# EXERCISE DATA

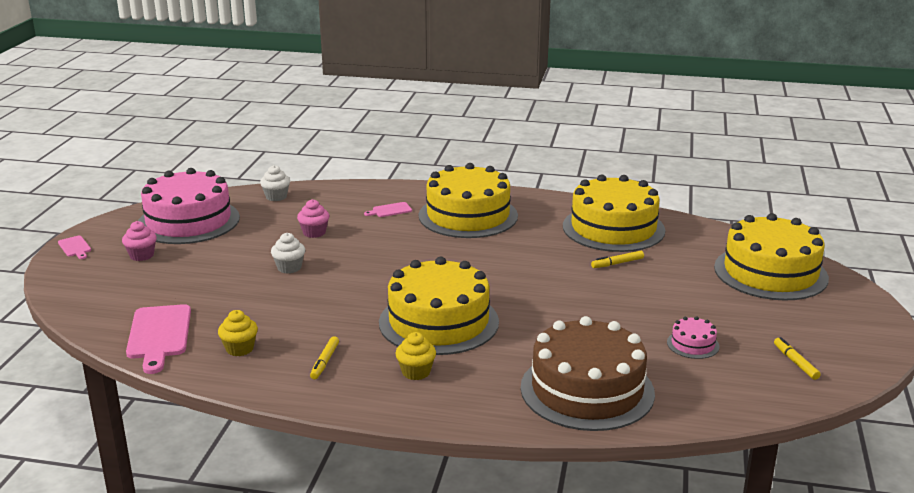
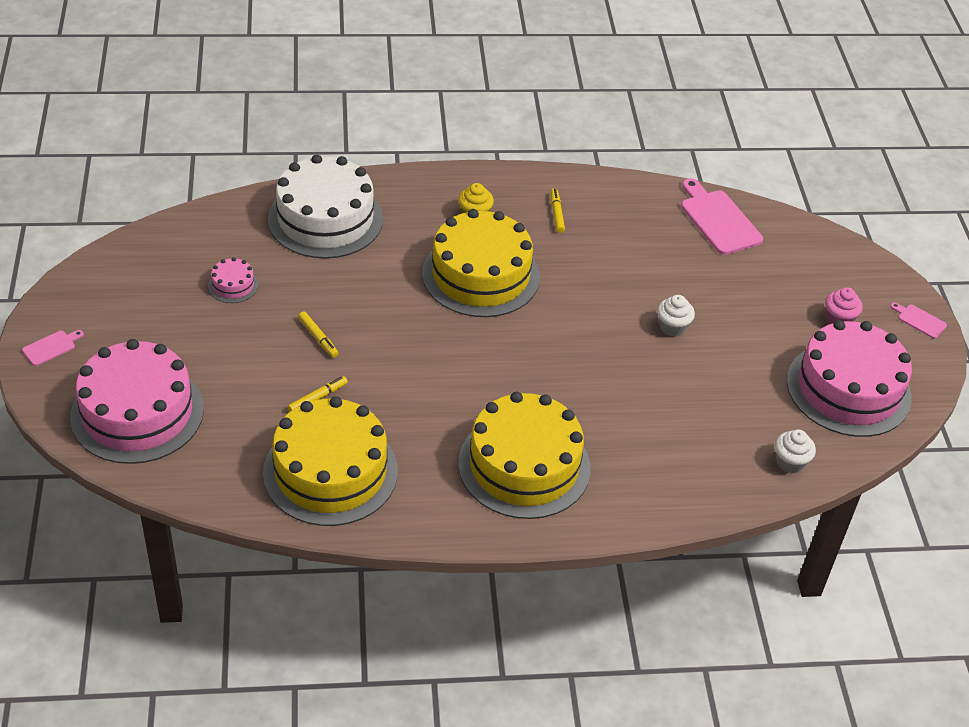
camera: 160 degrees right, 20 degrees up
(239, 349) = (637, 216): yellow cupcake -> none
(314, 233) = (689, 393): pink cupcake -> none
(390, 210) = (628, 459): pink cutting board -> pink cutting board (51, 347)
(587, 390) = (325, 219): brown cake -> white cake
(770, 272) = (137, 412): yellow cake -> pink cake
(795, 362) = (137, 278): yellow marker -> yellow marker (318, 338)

# EXERCISE
Please copy out the whole listing exactly as it stands, minus the pictures.

# RESPONSE AREA
camera: 160 degrees right, 20 degrees up
(239, 349) = (637, 216): yellow cupcake -> none
(314, 233) = (689, 393): pink cupcake -> none
(390, 210) = (628, 459): pink cutting board -> pink cutting board (51, 347)
(587, 390) = (325, 219): brown cake -> white cake
(770, 272) = (137, 412): yellow cake -> pink cake
(795, 362) = (137, 278): yellow marker -> yellow marker (318, 338)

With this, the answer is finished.